→ **What to produce**
Please print, word for word, every line from the one that contains "The cilindro/amarillo at" through the last line of the records, and nothing else.
**** Exercise inputs ****
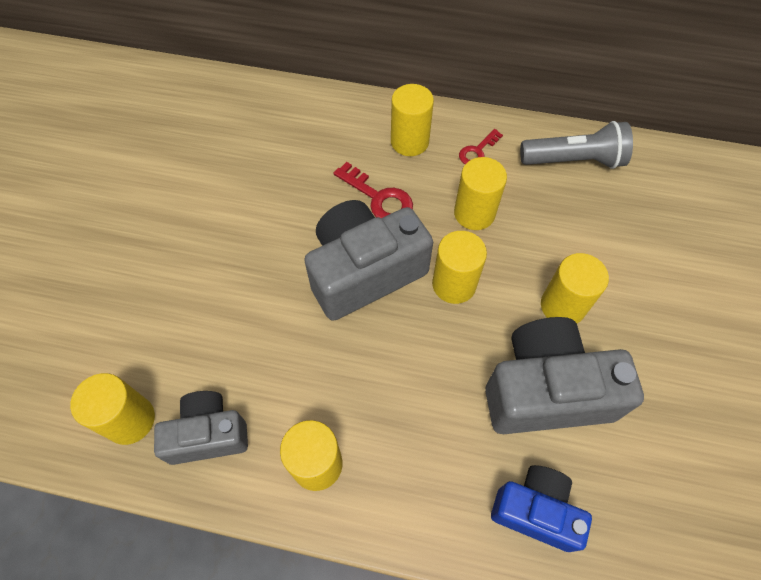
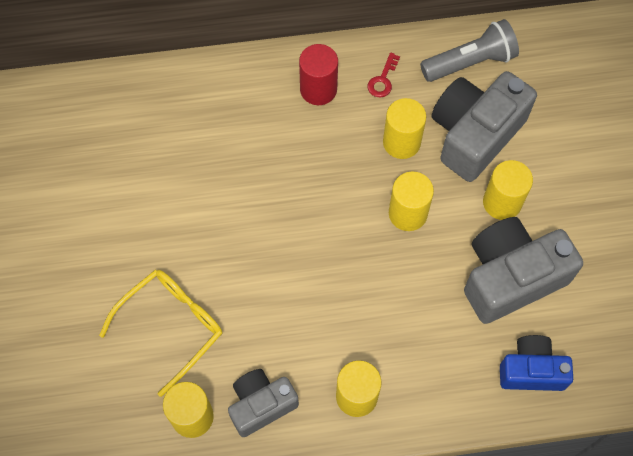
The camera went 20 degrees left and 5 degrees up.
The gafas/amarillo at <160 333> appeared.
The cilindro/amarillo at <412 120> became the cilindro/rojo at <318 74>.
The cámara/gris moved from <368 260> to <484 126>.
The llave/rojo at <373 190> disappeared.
****
→ **Task result**
The cilindro/amarillo at <412 120> became the cilindro/rojo at <318 74>.
The cámara/gris moved from <368 260> to <484 126>.
The llave/rojo at <373 190> disappeared.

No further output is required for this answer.